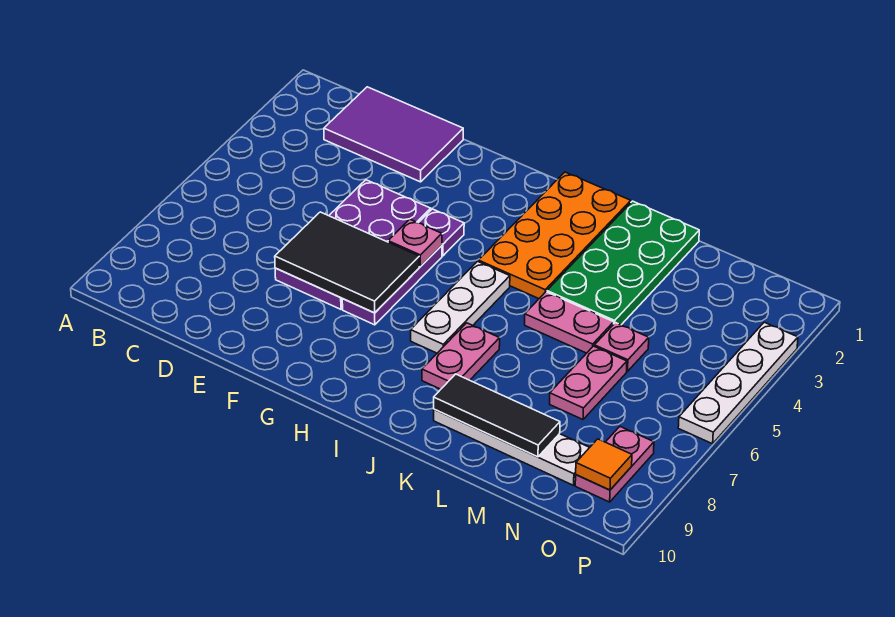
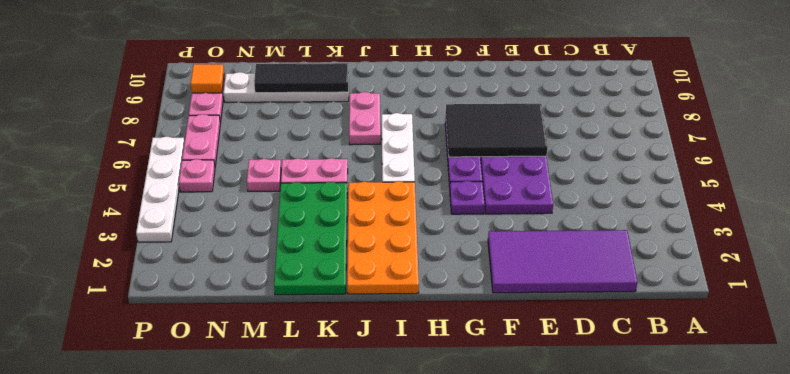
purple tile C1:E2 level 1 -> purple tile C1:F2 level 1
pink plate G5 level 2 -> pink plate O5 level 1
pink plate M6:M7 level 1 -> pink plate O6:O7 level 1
---
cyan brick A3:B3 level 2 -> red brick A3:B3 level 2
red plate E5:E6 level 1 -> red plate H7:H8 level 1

◆ EXERCISE INSTRUCTIONS ◆
For this task, write out exactly the lines of the entries above, starting at the line with "purple tile C1:E2" and ending at the line with "pink plate M6:M7", both included, and no others.

◆ YOUR SOLUTION ◆
purple tile C1:E2 level 1 -> purple tile C1:F2 level 1
pink plate G5 level 2 -> pink plate O5 level 1
pink plate M6:M7 level 1 -> pink plate O6:O7 level 1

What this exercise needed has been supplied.